### Exercise objective
Below are the records. State how many of their lines contain "none", with nothing else.

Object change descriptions
- Opening Delimiter -
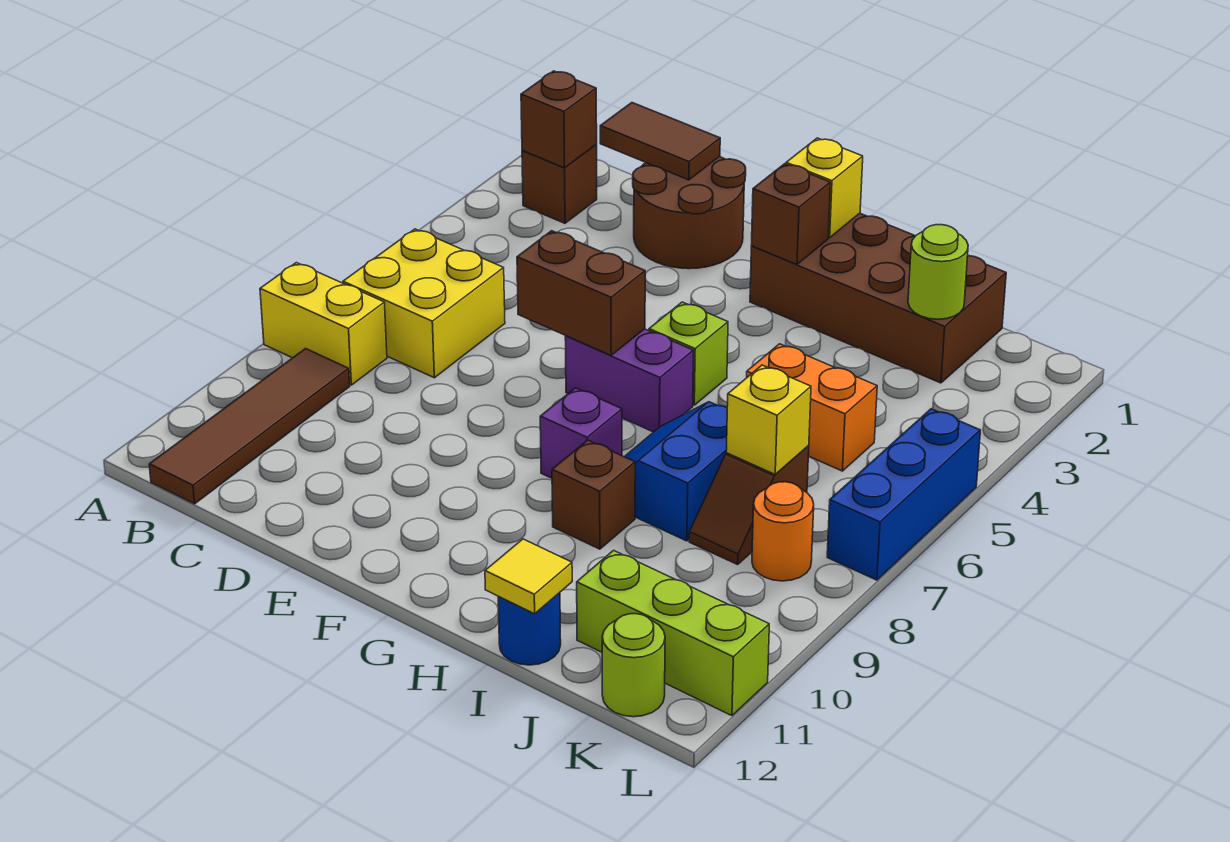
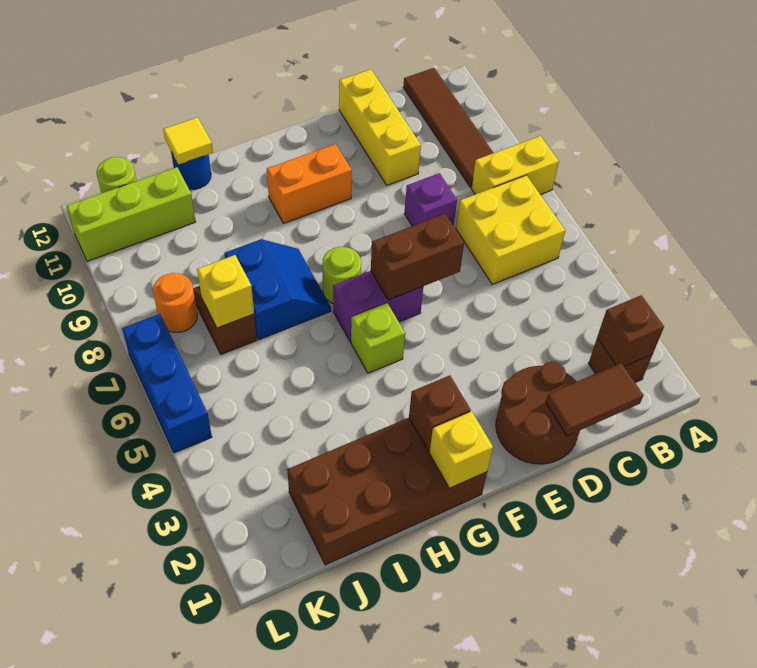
none -> yellow brick D10:D12 level 1
purple brick G8 level 1 -> purple brick D8 level 1
brown brick H9 level 1 -> none
orange brick I5:J5 level 1 -> orange brick F10:G10 level 1
lime round brick J2 level 2 -> lime round brick G7 level 1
- Closing Delimiter -
### Final answer
2